*** Opening INFORMATION PROVIDED ***

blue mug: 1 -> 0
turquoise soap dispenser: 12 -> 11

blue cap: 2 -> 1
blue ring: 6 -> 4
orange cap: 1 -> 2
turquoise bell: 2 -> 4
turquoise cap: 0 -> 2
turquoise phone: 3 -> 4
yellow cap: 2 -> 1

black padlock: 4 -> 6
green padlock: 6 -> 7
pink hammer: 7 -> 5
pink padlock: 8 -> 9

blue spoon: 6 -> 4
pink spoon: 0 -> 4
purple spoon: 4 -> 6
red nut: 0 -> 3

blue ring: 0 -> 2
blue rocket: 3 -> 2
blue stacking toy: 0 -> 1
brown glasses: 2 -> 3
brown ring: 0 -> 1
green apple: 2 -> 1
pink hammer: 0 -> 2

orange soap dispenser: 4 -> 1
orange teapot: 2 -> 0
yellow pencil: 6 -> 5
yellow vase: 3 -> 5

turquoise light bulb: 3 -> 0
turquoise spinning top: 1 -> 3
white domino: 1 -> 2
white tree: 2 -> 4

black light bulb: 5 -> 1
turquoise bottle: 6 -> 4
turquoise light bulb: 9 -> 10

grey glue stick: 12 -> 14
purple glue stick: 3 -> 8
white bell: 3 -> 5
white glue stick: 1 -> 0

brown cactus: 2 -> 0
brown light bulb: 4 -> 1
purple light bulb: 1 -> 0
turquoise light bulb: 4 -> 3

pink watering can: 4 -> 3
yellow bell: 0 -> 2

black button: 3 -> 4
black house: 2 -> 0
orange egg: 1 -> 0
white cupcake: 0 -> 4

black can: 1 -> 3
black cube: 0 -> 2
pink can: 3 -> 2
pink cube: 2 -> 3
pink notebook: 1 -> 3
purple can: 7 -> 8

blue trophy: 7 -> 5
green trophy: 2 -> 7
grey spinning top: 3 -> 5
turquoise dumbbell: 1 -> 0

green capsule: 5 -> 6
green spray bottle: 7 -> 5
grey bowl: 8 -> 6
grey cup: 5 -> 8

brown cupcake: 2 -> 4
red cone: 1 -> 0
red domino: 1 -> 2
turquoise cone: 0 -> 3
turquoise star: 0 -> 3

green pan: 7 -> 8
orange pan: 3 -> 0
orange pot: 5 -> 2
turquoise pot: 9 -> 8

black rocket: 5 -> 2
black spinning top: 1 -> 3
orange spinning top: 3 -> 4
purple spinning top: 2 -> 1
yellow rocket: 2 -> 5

*** Closing INFORMATION PROVIDED ***

THE TASK: Give back the records above exactly, limited to the lines between the one holding "green apple: 2 -> 1" and the one holding "brown cupcake: 2 -> 4", inclusive.

ANSWER TO THE PROBLEM:
green apple: 2 -> 1
pink hammer: 0 -> 2

orange soap dispenser: 4 -> 1
orange teapot: 2 -> 0
yellow pencil: 6 -> 5
yellow vase: 3 -> 5

turquoise light bulb: 3 -> 0
turquoise spinning top: 1 -> 3
white domino: 1 -> 2
white tree: 2 -> 4

black light bulb: 5 -> 1
turquoise bottle: 6 -> 4
turquoise light bulb: 9 -> 10

grey glue stick: 12 -> 14
purple glue stick: 3 -> 8
white bell: 3 -> 5
white glue stick: 1 -> 0

brown cactus: 2 -> 0
brown light bulb: 4 -> 1
purple light bulb: 1 -> 0
turquoise light bulb: 4 -> 3

pink watering can: 4 -> 3
yellow bell: 0 -> 2

black button: 3 -> 4
black house: 2 -> 0
orange egg: 1 -> 0
white cupcake: 0 -> 4

black can: 1 -> 3
black cube: 0 -> 2
pink can: 3 -> 2
pink cube: 2 -> 3
pink notebook: 1 -> 3
purple can: 7 -> 8

blue trophy: 7 -> 5
green trophy: 2 -> 7
grey spinning top: 3 -> 5
turquoise dumbbell: 1 -> 0

green capsule: 5 -> 6
green spray bottle: 7 -> 5
grey bowl: 8 -> 6
grey cup: 5 -> 8

brown cupcake: 2 -> 4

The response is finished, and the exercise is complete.